*Work instruction:*
Among the entries below, one stretch runs from the line that contains "camera: 95 degrees right, 5 degrees up" through the line that contains "(773, 308) = (671, 614): black". Repeat that stretch exactly, ends included, and only that.

*Supplied data:*
********************
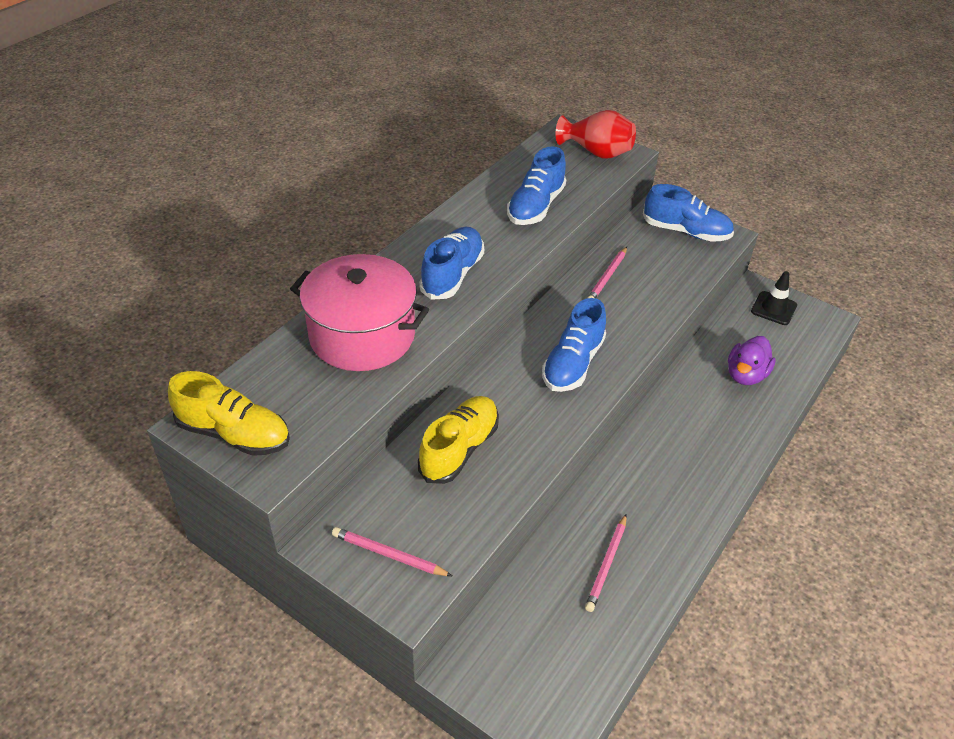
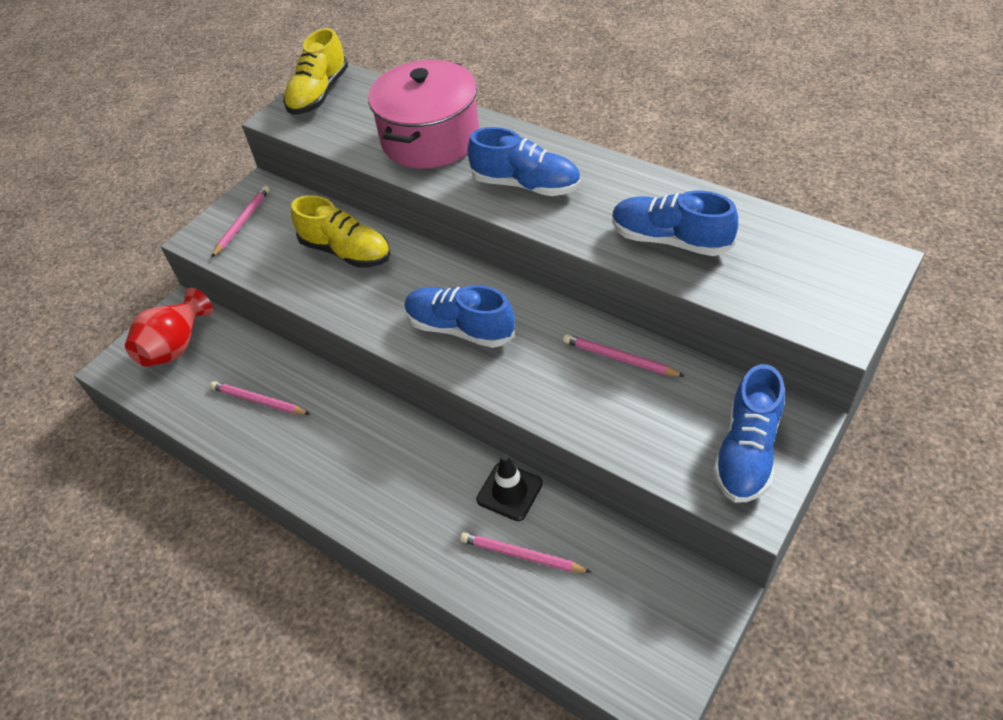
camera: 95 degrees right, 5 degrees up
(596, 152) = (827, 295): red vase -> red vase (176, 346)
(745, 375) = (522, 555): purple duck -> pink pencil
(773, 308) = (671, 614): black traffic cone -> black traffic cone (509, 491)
********************
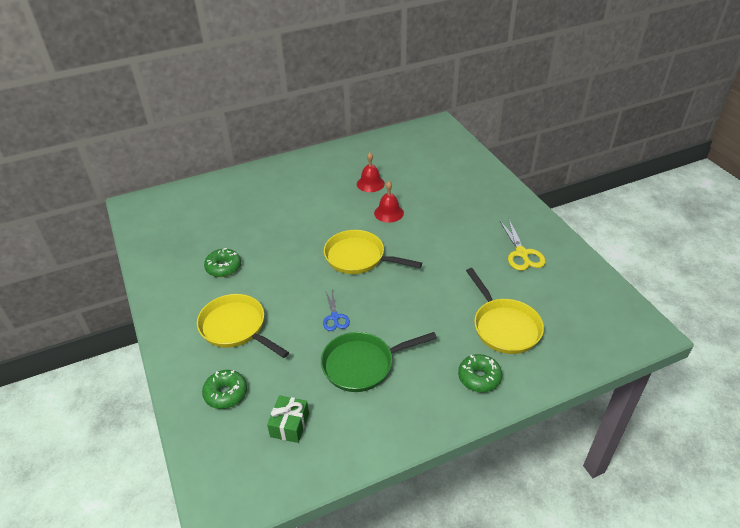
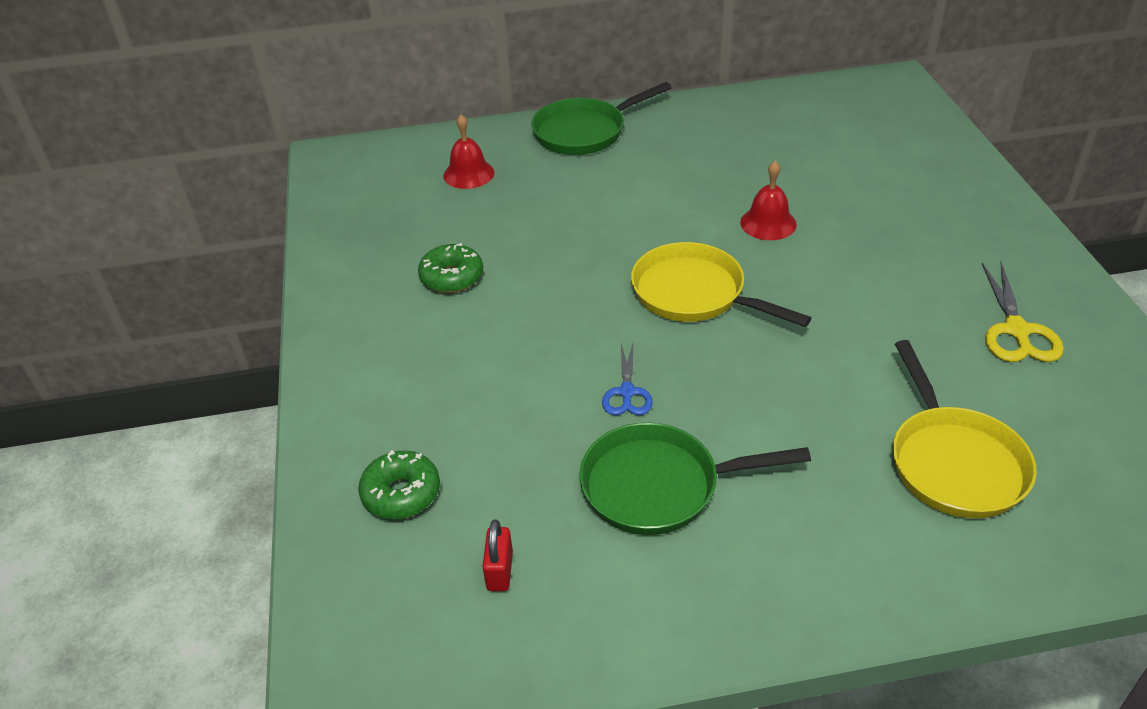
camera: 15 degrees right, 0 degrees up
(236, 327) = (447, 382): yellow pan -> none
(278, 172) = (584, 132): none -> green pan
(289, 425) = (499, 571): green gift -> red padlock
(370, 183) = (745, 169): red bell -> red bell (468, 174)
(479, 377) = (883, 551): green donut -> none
********************
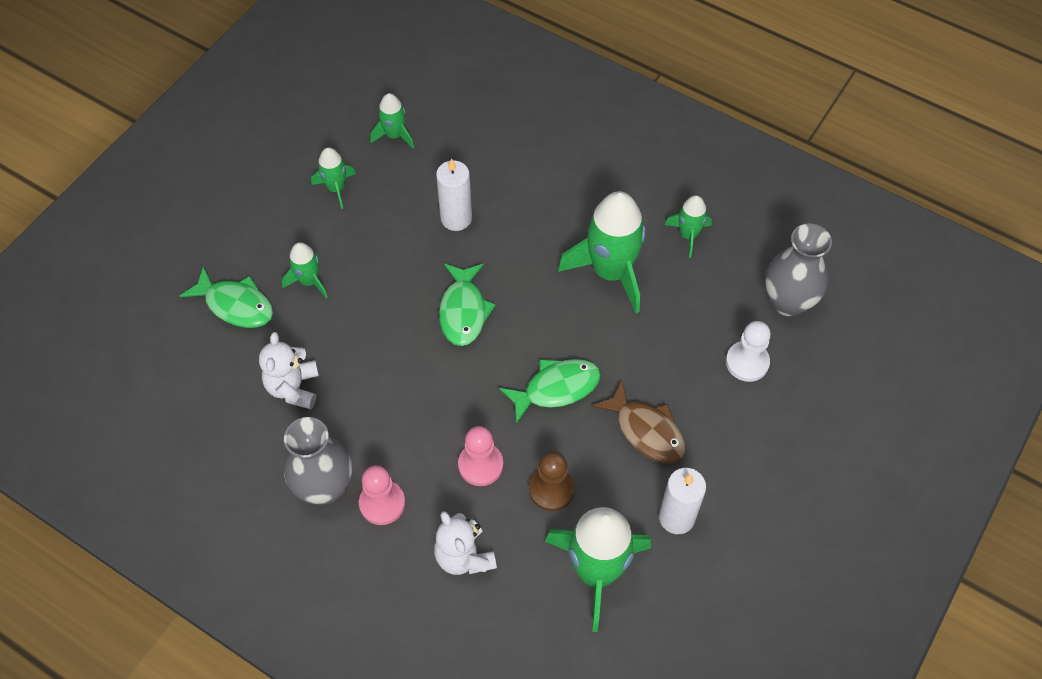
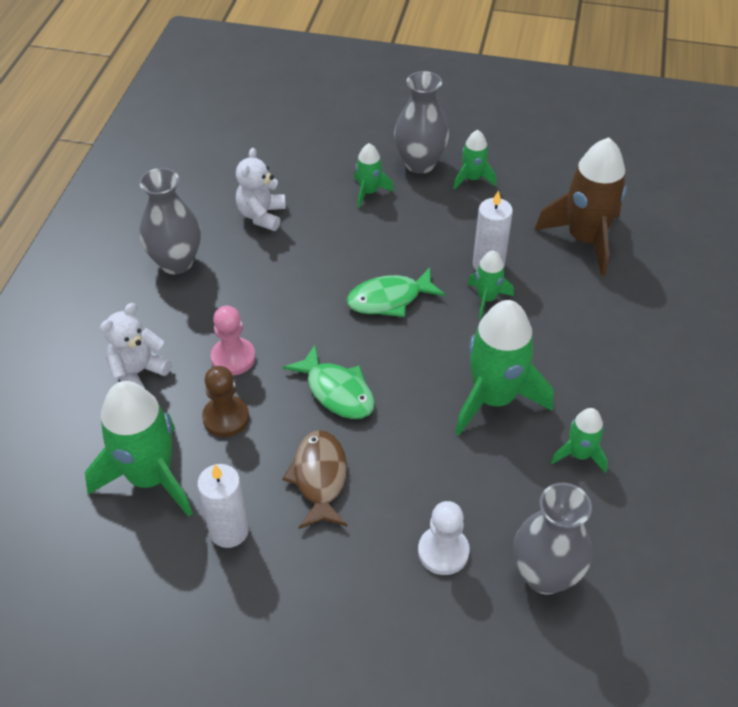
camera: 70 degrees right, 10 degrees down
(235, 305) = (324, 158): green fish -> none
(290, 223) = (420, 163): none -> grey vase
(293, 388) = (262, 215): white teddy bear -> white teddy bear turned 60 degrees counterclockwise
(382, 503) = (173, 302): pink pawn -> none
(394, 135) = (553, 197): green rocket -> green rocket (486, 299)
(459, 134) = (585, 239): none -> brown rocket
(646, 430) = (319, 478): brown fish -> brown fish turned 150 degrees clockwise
********************
*Solved exercise:*
camera: 95 degrees right, 5 degrees up
(596, 152) = (827, 295): red vase -> red vase (176, 346)
(745, 375) = (522, 555): purple duck -> pink pencil
(773, 308) = (671, 614): black traffic cone -> black traffic cone (509, 491)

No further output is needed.